▶ [Task brief] Return the entries below in full. Keep every word as it is.

----- Source material -----

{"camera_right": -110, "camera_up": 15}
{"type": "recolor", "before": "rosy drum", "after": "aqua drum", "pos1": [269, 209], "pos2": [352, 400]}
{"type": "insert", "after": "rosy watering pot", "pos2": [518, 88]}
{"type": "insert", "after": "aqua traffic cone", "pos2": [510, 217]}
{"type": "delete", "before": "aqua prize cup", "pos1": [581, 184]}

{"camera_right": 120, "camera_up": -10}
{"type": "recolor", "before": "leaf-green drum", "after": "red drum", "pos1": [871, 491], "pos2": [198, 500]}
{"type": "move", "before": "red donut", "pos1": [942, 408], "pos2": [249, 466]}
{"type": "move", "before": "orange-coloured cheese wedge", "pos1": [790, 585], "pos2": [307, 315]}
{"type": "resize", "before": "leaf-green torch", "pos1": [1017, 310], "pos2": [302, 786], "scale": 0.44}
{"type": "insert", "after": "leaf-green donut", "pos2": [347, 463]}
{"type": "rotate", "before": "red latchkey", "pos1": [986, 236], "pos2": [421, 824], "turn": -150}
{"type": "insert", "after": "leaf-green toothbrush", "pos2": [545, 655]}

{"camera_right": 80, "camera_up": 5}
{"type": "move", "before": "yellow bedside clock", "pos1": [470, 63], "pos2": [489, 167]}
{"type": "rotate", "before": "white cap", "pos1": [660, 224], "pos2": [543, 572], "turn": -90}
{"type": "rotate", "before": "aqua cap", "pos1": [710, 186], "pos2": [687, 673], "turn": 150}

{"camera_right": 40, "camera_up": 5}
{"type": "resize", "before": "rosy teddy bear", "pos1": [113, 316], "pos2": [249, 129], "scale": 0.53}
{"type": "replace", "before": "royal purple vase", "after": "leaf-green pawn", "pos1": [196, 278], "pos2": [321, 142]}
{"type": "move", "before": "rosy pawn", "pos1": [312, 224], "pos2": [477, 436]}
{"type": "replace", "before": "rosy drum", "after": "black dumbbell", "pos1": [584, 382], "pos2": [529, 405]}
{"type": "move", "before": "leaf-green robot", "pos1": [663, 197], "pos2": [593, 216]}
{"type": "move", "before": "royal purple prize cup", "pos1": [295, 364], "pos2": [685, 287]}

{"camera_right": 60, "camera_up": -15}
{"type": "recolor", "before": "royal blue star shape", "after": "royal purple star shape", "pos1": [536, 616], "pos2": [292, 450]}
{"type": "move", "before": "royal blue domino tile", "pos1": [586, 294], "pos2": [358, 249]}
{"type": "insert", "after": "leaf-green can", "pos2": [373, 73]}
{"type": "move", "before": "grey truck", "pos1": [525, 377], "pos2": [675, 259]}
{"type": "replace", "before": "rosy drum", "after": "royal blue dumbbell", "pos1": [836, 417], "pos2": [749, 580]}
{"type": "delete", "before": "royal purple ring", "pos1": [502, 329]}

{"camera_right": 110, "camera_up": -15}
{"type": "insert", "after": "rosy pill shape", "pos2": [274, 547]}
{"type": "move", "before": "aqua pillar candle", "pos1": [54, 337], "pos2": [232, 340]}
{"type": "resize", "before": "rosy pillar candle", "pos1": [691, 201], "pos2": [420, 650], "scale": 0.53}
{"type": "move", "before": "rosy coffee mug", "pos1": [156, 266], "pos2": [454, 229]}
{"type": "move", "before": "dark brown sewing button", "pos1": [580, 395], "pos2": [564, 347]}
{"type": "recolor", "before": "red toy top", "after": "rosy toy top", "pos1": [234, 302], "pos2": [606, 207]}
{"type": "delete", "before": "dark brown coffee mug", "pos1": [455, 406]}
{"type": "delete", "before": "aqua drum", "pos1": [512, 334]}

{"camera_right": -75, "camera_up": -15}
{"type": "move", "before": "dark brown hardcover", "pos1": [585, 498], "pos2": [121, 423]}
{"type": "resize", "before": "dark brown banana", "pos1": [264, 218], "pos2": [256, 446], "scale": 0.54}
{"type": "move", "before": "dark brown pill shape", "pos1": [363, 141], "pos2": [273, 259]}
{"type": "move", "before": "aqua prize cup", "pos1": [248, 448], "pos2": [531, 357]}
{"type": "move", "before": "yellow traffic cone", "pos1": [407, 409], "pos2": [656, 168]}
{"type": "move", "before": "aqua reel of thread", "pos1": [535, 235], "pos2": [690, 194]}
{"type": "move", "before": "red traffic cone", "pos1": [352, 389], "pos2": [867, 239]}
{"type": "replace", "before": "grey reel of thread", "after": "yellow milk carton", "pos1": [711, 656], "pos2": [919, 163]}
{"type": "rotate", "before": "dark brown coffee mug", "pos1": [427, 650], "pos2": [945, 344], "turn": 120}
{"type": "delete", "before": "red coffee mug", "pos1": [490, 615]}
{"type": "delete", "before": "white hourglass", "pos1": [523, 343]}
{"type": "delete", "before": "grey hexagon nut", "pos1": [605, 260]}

-----

▶ [Solved exercise]
{"camera_right": -110, "camera_up": 15}
{"type": "recolor", "before": "rosy drum", "after": "aqua drum", "pos1": [269, 209], "pos2": [352, 400]}
{"type": "insert", "after": "rosy watering pot", "pos2": [518, 88]}
{"type": "insert", "after": "aqua traffic cone", "pos2": [510, 217]}
{"type": "delete", "before": "aqua prize cup", "pos1": [581, 184]}

{"camera_right": 120, "camera_up": -10}
{"type": "recolor", "before": "leaf-green drum", "after": "red drum", "pos1": [871, 491], "pos2": [198, 500]}
{"type": "move", "before": "red donut", "pos1": [942, 408], "pos2": [249, 466]}
{"type": "move", "before": "orange-coloured cheese wedge", "pos1": [790, 585], "pos2": [307, 315]}
{"type": "resize", "before": "leaf-green torch", "pos1": [1017, 310], "pos2": [302, 786], "scale": 0.44}
{"type": "insert", "after": "leaf-green donut", "pos2": [347, 463]}
{"type": "rotate", "before": "red latchkey", "pos1": [986, 236], "pos2": [421, 824], "turn": -150}
{"type": "insert", "after": "leaf-green toothbrush", "pos2": [545, 655]}

{"camera_right": 80, "camera_up": 5}
{"type": "move", "before": "yellow bedside clock", "pos1": [470, 63], "pos2": [489, 167]}
{"type": "rotate", "before": "white cap", "pos1": [660, 224], "pos2": [543, 572], "turn": -90}
{"type": "rotate", "before": "aqua cap", "pos1": [710, 186], "pos2": [687, 673], "turn": 150}

{"camera_right": 40, "camera_up": 5}
{"type": "resize", "before": "rosy teddy bear", "pos1": [113, 316], "pos2": [249, 129], "scale": 0.53}
{"type": "replace", "before": "royal purple vase", "after": "leaf-green pawn", "pos1": [196, 278], "pos2": [321, 142]}
{"type": "move", "before": "rosy pawn", "pos1": [312, 224], "pos2": [477, 436]}
{"type": "replace", "before": "rosy drum", "after": "black dumbbell", "pos1": [584, 382], "pos2": [529, 405]}
{"type": "move", "before": "leaf-green robot", "pos1": [663, 197], "pos2": [593, 216]}
{"type": "move", "before": "royal purple prize cup", "pos1": [295, 364], "pos2": [685, 287]}

{"camera_right": 60, "camera_up": -15}
{"type": "recolor", "before": "royal blue star shape", "after": "royal purple star shape", "pos1": [536, 616], "pos2": [292, 450]}
{"type": "move", "before": "royal blue domino tile", "pos1": [586, 294], "pos2": [358, 249]}
{"type": "insert", "after": "leaf-green can", "pos2": [373, 73]}
{"type": "move", "before": "grey truck", "pos1": [525, 377], "pos2": [675, 259]}
{"type": "replace", "before": "rosy drum", "after": "royal blue dumbbell", "pos1": [836, 417], "pos2": [749, 580]}
{"type": "delete", "before": "royal purple ring", "pos1": [502, 329]}

{"camera_right": 110, "camera_up": -15}
{"type": "insert", "after": "rosy pill shape", "pos2": [274, 547]}
{"type": "move", "before": "aqua pillar candle", "pos1": [54, 337], "pos2": [232, 340]}
{"type": "resize", "before": "rosy pillar candle", "pos1": [691, 201], "pos2": [420, 650], "scale": 0.53}
{"type": "move", "before": "rosy coffee mug", "pos1": [156, 266], "pos2": [454, 229]}
{"type": "move", "before": "dark brown sewing button", "pos1": [580, 395], "pos2": [564, 347]}
{"type": "recolor", "before": "red toy top", "after": "rosy toy top", "pos1": [234, 302], "pos2": [606, 207]}
{"type": "delete", "before": "dark brown coffee mug", "pos1": [455, 406]}
{"type": "delete", "before": "aqua drum", "pos1": [512, 334]}

{"camera_right": -75, "camera_up": -15}
{"type": "move", "before": "dark brown hardcover", "pos1": [585, 498], "pos2": [121, 423]}
{"type": "resize", "before": "dark brown banana", "pos1": [264, 218], "pos2": [256, 446], "scale": 0.54}
{"type": "move", "before": "dark brown pill shape", "pos1": [363, 141], "pos2": [273, 259]}
{"type": "move", "before": "aqua prize cup", "pos1": [248, 448], "pos2": [531, 357]}
{"type": "move", "before": "yellow traffic cone", "pos1": [407, 409], "pos2": [656, 168]}
{"type": "move", "before": "aqua reel of thread", "pos1": [535, 235], "pos2": [690, 194]}
{"type": "move", "before": "red traffic cone", "pos1": [352, 389], "pos2": [867, 239]}
{"type": "replace", "before": "grey reel of thread", "after": "yellow milk carton", "pos1": [711, 656], "pos2": [919, 163]}
{"type": "rotate", "before": "dark brown coffee mug", "pos1": [427, 650], "pos2": [945, 344], "turn": 120}
{"type": "delete", "before": "red coffee mug", "pos1": [490, 615]}
{"type": "delete", "before": "white hourglass", "pos1": [523, 343]}
{"type": "delete", "before": "grey hexagon nut", "pos1": [605, 260]}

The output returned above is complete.